Work order
Extract, unchanged, each line of the listing below from its first line through the line that contains "IC4 pin OUT: VS -> VBUS", inclusive, and nothing else.

Data section
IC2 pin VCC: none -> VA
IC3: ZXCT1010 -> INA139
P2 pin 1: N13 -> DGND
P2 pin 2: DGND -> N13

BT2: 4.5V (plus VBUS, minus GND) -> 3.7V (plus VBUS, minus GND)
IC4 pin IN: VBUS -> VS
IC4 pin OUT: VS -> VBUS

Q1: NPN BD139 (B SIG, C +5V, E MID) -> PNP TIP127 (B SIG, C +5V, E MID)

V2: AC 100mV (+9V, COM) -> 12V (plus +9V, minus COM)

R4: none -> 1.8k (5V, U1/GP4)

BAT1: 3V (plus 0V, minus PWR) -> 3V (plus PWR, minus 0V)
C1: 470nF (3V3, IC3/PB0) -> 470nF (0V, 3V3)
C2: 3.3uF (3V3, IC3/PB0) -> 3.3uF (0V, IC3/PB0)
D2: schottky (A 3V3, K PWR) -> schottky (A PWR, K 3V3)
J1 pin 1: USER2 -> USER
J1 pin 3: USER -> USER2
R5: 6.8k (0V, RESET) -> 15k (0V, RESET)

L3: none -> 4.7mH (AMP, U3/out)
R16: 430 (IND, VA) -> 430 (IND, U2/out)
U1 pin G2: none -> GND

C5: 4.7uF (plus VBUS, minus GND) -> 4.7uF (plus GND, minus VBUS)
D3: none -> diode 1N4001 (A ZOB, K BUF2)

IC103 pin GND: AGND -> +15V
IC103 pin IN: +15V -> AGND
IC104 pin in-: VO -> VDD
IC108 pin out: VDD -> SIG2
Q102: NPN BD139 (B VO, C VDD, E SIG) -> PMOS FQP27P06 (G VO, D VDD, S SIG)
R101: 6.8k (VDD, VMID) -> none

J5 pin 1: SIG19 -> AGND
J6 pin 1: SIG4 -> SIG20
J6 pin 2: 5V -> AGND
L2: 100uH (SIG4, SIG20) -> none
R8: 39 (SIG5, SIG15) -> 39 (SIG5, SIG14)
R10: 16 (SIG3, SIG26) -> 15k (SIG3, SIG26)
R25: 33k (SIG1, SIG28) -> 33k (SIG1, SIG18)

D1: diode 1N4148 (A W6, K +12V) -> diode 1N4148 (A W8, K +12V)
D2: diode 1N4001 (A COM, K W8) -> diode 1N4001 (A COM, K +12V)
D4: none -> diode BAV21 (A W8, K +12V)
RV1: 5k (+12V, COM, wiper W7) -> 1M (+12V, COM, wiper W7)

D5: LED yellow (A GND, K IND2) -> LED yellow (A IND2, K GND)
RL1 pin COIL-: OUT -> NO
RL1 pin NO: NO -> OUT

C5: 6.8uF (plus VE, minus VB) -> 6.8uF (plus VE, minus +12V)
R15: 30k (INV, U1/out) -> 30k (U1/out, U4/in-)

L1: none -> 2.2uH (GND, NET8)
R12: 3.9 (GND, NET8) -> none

Answer below
IC2 pin VCC: none -> VA
IC3: ZXCT1010 -> INA139
P2 pin 1: N13 -> DGND
P2 pin 2: DGND -> N13

BT2: 4.5V (plus VBUS, minus GND) -> 3.7V (plus VBUS, minus GND)
IC4 pin IN: VBUS -> VS
IC4 pin OUT: VS -> VBUS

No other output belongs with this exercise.